## Given information
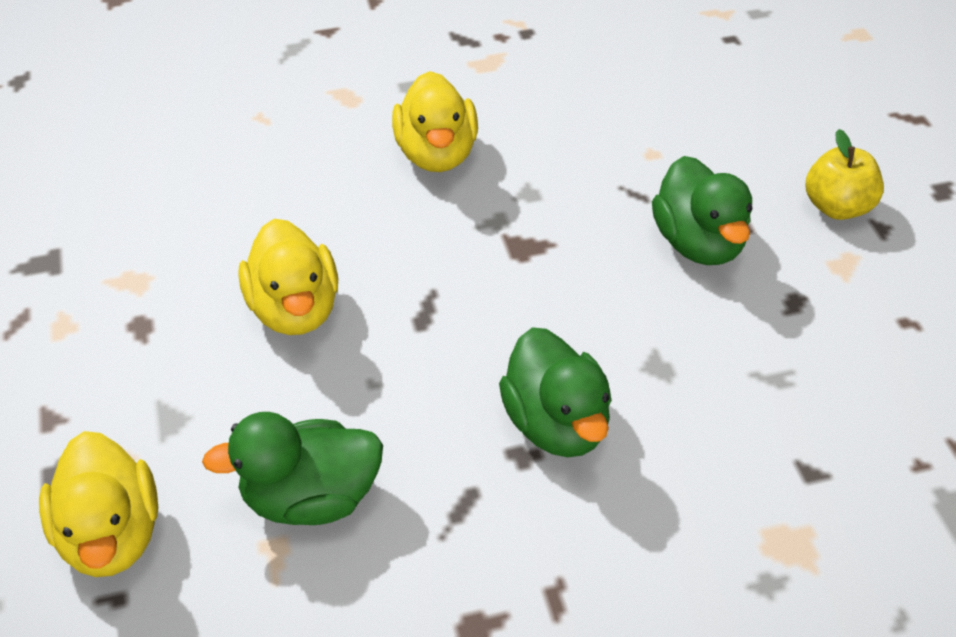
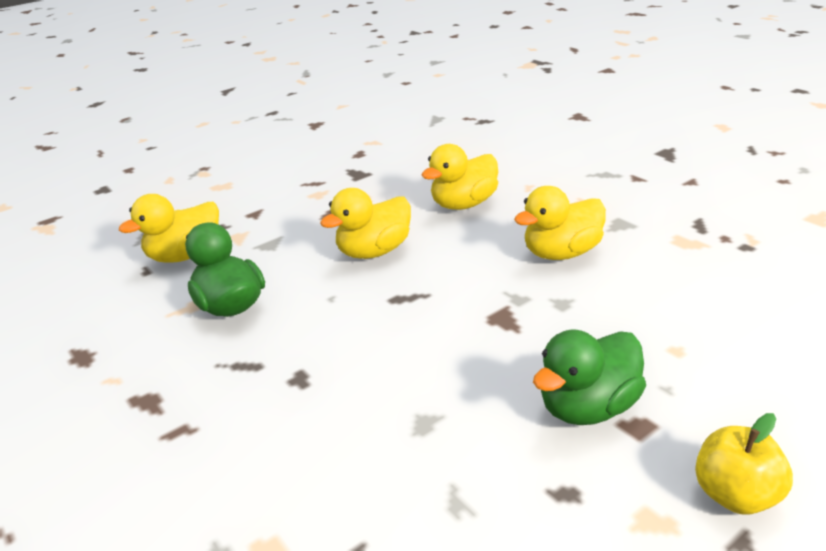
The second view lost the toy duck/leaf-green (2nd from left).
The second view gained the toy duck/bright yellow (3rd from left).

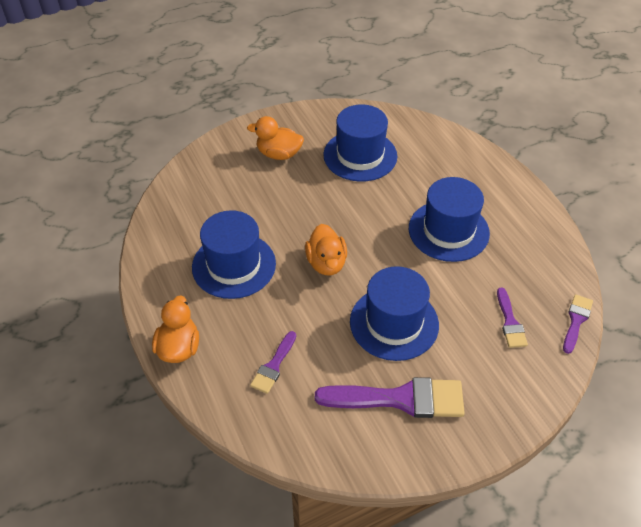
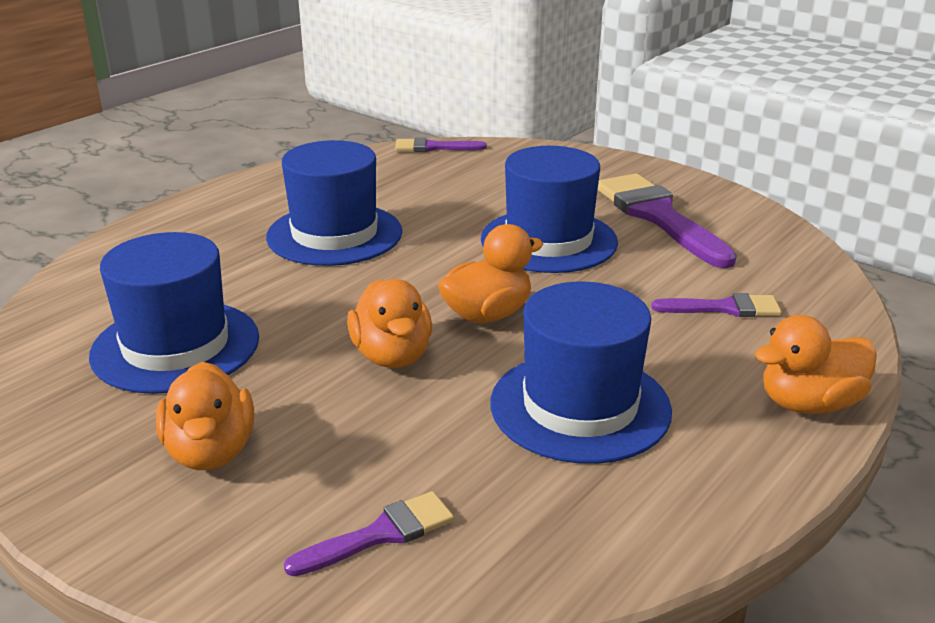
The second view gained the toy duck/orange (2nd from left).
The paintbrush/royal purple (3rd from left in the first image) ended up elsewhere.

## What is being asked
Look above for the line containing "The second view gained the toy duck/orange"; reproduce it and every line after it through the end of the material, exactly, and nothing else.

## Task response
The second view gained the toy duck/orange (2nd from left).
The paintbrush/royal purple (3rd from left in the first image) ended up elsewhere.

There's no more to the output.